━━━━━ Input data

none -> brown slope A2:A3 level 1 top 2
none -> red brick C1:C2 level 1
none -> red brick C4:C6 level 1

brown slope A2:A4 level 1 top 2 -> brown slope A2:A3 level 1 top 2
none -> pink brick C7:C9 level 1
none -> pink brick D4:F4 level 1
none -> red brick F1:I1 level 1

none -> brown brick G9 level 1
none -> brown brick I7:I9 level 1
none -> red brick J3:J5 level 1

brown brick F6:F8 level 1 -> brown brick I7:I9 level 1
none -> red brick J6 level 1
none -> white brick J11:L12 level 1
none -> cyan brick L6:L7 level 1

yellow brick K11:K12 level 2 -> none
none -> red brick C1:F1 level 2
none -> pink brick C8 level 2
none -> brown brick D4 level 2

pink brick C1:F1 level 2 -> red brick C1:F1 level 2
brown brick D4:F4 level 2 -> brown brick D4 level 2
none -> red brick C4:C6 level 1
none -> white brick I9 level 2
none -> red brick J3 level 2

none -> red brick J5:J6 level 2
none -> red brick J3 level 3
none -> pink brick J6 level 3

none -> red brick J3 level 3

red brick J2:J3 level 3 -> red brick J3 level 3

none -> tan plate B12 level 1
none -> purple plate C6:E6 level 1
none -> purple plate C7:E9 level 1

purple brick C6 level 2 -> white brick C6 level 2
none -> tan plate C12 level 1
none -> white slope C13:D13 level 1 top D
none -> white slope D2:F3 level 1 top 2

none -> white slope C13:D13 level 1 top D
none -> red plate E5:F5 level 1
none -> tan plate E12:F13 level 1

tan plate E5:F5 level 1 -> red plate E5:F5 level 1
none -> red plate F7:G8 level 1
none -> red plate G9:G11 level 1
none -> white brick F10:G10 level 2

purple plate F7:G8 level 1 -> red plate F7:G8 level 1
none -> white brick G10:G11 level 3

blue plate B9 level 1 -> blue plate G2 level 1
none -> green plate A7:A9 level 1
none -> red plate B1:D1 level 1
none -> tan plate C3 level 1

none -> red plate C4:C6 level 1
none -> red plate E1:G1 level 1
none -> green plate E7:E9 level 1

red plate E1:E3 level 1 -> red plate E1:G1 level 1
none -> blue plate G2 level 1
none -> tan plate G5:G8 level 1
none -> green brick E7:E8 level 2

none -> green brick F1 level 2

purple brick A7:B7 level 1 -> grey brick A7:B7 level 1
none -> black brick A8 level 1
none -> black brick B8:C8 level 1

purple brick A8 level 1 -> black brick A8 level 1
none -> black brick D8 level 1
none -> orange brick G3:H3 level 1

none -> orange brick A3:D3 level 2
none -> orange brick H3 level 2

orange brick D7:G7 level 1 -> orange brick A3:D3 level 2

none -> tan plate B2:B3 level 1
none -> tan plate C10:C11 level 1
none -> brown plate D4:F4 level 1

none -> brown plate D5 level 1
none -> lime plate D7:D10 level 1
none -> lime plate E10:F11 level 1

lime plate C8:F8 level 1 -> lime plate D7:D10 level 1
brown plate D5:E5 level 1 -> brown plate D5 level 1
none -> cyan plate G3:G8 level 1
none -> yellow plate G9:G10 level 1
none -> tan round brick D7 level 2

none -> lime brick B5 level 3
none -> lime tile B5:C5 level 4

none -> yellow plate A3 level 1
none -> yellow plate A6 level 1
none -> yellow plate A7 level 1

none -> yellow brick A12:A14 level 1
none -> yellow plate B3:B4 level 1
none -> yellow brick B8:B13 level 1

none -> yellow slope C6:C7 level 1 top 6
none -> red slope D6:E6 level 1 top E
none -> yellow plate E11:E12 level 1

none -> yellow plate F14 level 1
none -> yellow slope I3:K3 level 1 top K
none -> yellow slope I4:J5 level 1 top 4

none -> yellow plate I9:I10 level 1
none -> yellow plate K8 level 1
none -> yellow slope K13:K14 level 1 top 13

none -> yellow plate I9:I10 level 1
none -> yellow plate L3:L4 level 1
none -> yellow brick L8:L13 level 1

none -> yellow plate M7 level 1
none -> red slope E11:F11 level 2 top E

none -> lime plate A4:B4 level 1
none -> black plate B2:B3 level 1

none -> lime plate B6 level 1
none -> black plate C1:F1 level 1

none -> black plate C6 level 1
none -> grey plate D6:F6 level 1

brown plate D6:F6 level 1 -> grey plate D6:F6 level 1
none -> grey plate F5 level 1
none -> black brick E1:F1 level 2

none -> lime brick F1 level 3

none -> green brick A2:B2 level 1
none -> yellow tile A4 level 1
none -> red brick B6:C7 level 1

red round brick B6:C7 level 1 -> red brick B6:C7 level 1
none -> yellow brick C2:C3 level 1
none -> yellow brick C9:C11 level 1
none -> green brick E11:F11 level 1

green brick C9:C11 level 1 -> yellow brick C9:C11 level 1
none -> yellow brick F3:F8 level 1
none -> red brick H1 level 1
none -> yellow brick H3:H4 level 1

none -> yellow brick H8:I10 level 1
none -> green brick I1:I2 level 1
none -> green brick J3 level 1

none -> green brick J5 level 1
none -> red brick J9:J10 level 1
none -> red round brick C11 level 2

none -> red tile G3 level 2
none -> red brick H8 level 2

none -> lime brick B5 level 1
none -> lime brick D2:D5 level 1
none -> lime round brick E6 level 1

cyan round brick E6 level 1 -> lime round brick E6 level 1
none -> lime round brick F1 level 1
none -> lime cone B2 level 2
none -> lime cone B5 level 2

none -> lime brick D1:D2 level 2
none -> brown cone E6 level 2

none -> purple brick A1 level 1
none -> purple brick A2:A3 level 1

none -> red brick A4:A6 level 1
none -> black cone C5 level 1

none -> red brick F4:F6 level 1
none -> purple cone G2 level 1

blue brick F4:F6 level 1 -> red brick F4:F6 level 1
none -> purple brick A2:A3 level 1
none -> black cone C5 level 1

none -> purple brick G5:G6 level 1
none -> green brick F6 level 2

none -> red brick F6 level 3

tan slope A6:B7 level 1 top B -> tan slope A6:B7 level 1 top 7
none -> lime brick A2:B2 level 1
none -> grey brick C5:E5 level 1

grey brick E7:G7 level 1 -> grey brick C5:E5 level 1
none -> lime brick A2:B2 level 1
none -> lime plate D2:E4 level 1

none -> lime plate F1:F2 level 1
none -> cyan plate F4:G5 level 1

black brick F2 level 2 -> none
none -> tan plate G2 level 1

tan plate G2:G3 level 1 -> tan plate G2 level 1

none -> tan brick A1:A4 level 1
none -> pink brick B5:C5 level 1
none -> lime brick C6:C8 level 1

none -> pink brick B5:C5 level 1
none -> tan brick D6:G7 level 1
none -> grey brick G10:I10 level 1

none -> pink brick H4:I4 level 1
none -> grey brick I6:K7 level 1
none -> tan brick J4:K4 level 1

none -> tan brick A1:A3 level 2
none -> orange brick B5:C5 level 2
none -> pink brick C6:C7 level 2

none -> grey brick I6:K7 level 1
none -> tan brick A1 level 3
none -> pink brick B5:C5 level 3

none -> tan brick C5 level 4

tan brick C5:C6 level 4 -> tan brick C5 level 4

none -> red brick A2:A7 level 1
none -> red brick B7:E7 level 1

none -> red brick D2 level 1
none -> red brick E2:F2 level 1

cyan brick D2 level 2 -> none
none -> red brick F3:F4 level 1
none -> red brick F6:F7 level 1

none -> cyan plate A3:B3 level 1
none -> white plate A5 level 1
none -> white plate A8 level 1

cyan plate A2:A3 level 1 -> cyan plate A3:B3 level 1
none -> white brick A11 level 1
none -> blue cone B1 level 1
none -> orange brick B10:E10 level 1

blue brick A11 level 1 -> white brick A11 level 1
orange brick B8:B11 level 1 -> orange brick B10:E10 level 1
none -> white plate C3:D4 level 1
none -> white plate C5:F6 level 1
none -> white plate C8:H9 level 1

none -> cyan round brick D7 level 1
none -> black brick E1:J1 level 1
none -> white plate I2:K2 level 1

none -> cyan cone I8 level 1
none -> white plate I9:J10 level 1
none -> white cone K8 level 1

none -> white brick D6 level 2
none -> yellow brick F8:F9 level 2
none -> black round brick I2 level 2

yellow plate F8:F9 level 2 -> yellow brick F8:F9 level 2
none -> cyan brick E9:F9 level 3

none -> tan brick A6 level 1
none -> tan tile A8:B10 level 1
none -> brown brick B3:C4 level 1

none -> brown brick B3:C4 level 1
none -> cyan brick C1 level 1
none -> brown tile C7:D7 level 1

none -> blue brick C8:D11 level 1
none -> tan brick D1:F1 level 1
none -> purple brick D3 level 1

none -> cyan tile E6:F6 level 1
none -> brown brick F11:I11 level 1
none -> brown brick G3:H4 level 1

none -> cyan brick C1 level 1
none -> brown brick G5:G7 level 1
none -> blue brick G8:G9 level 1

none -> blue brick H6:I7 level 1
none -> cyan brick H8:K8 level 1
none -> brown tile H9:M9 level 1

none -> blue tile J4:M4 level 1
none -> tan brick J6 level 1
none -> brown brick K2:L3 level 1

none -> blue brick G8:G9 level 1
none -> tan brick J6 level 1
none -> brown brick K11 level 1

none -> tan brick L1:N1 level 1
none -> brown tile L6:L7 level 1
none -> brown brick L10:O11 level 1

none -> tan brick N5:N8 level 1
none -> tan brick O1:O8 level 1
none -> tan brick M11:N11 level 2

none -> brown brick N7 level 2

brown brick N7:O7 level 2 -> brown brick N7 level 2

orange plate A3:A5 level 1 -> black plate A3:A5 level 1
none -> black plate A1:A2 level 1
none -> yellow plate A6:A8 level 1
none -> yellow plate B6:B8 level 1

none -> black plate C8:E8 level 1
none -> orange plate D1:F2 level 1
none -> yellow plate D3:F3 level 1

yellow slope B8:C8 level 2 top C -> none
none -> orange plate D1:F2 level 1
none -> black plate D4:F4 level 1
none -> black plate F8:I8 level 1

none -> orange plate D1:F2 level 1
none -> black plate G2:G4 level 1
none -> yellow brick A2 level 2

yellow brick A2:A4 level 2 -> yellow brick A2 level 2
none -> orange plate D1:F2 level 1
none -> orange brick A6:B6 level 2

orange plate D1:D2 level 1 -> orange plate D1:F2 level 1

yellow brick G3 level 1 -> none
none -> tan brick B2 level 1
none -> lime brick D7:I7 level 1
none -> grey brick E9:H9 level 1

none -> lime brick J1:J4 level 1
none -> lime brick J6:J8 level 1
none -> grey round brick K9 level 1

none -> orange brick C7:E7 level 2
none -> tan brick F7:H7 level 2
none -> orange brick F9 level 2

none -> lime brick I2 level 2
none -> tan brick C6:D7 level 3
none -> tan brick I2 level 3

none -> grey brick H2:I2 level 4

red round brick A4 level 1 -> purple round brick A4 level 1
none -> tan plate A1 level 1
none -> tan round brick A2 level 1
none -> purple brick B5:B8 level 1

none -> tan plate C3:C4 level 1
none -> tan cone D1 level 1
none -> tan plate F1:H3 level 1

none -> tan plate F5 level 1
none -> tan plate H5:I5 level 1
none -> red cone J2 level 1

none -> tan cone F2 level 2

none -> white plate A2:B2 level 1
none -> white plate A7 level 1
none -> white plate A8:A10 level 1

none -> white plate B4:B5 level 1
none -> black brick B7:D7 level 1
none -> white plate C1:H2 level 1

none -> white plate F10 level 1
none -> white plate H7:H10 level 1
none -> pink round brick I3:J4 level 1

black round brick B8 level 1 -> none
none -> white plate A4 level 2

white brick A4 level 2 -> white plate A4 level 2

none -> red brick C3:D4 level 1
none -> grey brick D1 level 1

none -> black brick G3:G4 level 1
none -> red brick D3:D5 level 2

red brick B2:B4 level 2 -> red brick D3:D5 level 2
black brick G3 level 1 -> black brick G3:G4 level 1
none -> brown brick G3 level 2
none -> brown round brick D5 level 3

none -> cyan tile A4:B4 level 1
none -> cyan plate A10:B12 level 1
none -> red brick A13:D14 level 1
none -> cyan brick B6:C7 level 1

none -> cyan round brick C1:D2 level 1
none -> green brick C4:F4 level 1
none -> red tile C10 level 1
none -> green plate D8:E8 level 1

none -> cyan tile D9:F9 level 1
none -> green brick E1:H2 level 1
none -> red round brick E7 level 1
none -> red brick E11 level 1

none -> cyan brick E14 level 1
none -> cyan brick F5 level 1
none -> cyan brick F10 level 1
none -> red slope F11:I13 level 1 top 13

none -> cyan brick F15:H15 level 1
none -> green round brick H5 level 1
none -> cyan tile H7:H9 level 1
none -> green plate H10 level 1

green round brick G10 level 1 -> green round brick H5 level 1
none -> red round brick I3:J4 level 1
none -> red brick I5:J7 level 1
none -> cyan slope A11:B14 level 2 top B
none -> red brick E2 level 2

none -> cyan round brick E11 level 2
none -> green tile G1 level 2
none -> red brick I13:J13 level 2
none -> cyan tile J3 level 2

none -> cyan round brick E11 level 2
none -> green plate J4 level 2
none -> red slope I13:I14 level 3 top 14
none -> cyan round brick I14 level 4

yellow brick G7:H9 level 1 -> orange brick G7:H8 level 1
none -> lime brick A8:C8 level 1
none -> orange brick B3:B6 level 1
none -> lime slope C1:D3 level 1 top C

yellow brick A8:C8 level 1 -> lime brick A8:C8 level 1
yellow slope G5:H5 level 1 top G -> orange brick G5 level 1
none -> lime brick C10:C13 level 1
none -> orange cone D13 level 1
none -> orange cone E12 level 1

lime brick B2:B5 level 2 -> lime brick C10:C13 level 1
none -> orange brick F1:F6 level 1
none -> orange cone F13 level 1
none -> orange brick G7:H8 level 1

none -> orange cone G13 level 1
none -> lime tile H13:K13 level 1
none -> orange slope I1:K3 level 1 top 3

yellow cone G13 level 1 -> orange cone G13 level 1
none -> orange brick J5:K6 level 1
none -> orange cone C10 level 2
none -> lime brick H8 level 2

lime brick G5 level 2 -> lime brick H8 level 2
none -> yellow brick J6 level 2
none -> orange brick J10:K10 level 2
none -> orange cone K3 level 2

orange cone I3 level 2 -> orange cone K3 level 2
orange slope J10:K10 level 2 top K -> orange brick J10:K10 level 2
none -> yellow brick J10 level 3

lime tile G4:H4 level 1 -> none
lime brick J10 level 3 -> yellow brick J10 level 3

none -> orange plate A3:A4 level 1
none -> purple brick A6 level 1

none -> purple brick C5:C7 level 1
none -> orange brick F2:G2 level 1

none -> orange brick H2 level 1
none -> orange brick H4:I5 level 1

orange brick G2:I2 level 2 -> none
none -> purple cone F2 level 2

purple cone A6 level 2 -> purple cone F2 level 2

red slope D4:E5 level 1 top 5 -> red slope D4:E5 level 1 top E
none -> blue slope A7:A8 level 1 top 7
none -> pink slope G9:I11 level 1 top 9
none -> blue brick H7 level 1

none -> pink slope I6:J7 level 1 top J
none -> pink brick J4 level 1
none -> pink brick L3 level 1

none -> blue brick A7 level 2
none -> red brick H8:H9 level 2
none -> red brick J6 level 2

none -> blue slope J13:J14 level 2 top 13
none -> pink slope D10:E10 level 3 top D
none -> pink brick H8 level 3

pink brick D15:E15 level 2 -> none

━━━━━━━━━━

What you will do: Repeat word for word the lines above that run from the line containing "none -> orange brick G3:H3 level 1" through the line containing "none -> brown plate D4:F4 level 1", both ends included, and nothing else.

Response area:
none -> orange brick G3:H3 level 1

none -> orange brick A3:D3 level 2
none -> orange brick H3 level 2

orange brick D7:G7 level 1 -> orange brick A3:D3 level 2

none -> tan plate B2:B3 level 1
none -> tan plate C10:C11 level 1
none -> brown plate D4:F4 level 1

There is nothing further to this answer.